# WORK TO BE COMPLETED
What you need to produce from the material below is an exact transcription of the lines from the one with "J1 pin 1: VCC -> GND" through the one with "L101: 2.2mH (n4, n12) -> 1.5mH (n4, n12)", both included, and no other line.
···
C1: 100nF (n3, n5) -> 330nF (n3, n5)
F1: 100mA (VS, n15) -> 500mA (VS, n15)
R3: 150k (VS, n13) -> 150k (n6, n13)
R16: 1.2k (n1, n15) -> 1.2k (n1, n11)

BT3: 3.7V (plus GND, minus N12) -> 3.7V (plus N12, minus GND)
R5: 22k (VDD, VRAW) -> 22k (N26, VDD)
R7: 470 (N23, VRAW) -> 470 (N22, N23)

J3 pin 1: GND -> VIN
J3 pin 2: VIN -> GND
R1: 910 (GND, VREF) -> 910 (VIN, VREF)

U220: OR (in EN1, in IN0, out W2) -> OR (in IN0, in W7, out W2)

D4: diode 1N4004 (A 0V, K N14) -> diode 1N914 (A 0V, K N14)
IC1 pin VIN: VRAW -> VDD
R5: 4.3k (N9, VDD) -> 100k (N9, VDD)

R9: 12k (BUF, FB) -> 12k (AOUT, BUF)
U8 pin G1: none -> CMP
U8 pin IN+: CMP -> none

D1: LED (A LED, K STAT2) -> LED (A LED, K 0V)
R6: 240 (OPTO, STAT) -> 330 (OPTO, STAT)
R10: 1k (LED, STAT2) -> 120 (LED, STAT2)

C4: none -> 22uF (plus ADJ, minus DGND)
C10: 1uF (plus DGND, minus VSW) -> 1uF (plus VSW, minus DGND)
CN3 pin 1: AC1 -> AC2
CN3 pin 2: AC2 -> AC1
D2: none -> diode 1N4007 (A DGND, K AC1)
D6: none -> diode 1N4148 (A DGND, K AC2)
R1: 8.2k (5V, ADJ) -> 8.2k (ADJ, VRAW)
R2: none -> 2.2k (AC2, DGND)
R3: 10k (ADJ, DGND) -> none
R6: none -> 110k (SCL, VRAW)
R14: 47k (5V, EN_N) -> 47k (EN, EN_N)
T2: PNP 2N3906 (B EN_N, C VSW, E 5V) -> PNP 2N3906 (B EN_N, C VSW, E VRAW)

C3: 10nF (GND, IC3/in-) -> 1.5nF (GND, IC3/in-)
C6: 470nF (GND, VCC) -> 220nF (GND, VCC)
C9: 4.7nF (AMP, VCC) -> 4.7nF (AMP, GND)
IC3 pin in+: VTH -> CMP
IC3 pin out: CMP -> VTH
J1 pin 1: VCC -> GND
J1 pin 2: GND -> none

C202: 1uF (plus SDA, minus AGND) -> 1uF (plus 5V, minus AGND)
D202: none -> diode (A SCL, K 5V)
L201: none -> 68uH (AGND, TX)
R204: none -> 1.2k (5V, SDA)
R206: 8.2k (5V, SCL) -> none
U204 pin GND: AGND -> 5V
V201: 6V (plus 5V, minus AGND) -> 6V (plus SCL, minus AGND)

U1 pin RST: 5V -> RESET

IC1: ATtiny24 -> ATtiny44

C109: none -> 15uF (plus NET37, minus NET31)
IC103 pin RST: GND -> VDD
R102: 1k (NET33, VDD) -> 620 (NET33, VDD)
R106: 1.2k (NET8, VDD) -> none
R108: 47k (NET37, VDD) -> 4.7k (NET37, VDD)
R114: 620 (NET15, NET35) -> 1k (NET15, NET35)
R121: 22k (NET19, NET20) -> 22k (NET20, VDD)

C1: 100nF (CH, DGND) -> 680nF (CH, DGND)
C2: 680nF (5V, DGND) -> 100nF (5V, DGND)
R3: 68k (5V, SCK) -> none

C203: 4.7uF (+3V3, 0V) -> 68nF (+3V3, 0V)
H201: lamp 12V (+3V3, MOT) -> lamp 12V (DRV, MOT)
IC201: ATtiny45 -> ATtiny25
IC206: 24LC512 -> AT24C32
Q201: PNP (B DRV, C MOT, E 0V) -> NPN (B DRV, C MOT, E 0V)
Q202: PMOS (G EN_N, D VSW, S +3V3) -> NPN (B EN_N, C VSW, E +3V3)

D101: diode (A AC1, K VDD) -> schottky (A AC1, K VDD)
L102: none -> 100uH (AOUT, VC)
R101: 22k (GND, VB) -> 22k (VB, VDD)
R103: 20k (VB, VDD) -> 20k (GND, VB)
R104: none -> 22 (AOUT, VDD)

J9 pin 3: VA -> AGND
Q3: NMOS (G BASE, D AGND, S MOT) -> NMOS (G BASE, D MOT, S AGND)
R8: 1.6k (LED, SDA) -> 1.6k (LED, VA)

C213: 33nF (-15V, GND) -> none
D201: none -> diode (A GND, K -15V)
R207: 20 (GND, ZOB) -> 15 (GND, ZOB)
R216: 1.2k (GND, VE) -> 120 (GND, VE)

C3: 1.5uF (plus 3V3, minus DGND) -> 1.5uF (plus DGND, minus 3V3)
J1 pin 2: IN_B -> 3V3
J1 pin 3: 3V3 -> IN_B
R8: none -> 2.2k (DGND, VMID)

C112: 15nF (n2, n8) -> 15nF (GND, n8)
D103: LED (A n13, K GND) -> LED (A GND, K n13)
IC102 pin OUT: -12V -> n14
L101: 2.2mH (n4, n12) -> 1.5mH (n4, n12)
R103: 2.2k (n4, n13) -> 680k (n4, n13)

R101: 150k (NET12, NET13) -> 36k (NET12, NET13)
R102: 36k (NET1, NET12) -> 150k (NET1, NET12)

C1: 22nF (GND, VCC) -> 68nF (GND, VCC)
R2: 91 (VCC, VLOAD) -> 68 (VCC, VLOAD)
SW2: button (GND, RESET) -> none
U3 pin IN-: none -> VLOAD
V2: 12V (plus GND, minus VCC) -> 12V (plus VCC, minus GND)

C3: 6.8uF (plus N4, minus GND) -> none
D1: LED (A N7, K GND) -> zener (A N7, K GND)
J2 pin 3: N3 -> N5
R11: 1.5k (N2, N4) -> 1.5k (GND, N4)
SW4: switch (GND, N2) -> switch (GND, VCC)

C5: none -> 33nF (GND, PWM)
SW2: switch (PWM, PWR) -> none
···
# SOLUTION
J1 pin 1: VCC -> GND
J1 pin 2: GND -> none

C202: 1uF (plus SDA, minus AGND) -> 1uF (plus 5V, minus AGND)
D202: none -> diode (A SCL, K 5V)
L201: none -> 68uH (AGND, TX)
R204: none -> 1.2k (5V, SDA)
R206: 8.2k (5V, SCL) -> none
U204 pin GND: AGND -> 5V
V201: 6V (plus 5V, minus AGND) -> 6V (plus SCL, minus AGND)

U1 pin RST: 5V -> RESET

IC1: ATtiny24 -> ATtiny44

C109: none -> 15uF (plus NET37, minus NET31)
IC103 pin RST: GND -> VDD
R102: 1k (NET33, VDD) -> 620 (NET33, VDD)
R106: 1.2k (NET8, VDD) -> none
R108: 47k (NET37, VDD) -> 4.7k (NET37, VDD)
R114: 620 (NET15, NET35) -> 1k (NET15, NET35)
R121: 22k (NET19, NET20) -> 22k (NET20, VDD)

C1: 100nF (CH, DGND) -> 680nF (CH, DGND)
C2: 680nF (5V, DGND) -> 100nF (5V, DGND)
R3: 68k (5V, SCK) -> none

C203: 4.7uF (+3V3, 0V) -> 68nF (+3V3, 0V)
H201: lamp 12V (+3V3, MOT) -> lamp 12V (DRV, MOT)
IC201: ATtiny45 -> ATtiny25
IC206: 24LC512 -> AT24C32
Q201: PNP (B DRV, C MOT, E 0V) -> NPN (B DRV, C MOT, E 0V)
Q202: PMOS (G EN_N, D VSW, S +3V3) -> NPN (B EN_N, C VSW, E +3V3)

D101: diode (A AC1, K VDD) -> schottky (A AC1, K VDD)
L102: none -> 100uH (AOUT, VC)
R101: 22k (GND, VB) -> 22k (VB, VDD)
R103: 20k (VB, VDD) -> 20k (GND, VB)
R104: none -> 22 (AOUT, VDD)

J9 pin 3: VA -> AGND
Q3: NMOS (G BASE, D AGND, S MOT) -> NMOS (G BASE, D MOT, S AGND)
R8: 1.6k (LED, SDA) -> 1.6k (LED, VA)

C213: 33nF (-15V, GND) -> none
D201: none -> diode (A GND, K -15V)
R207: 20 (GND, ZOB) -> 15 (GND, ZOB)
R216: 1.2k (GND, VE) -> 120 (GND, VE)

C3: 1.5uF (plus 3V3, minus DGND) -> 1.5uF (plus DGND, minus 3V3)
J1 pin 2: IN_B -> 3V3
J1 pin 3: 3V3 -> IN_B
R8: none -> 2.2k (DGND, VMID)

C112: 15nF (n2, n8) -> 15nF (GND, n8)
D103: LED (A n13, K GND) -> LED (A GND, K n13)
IC102 pin OUT: -12V -> n14
L101: 2.2mH (n4, n12) -> 1.5mH (n4, n12)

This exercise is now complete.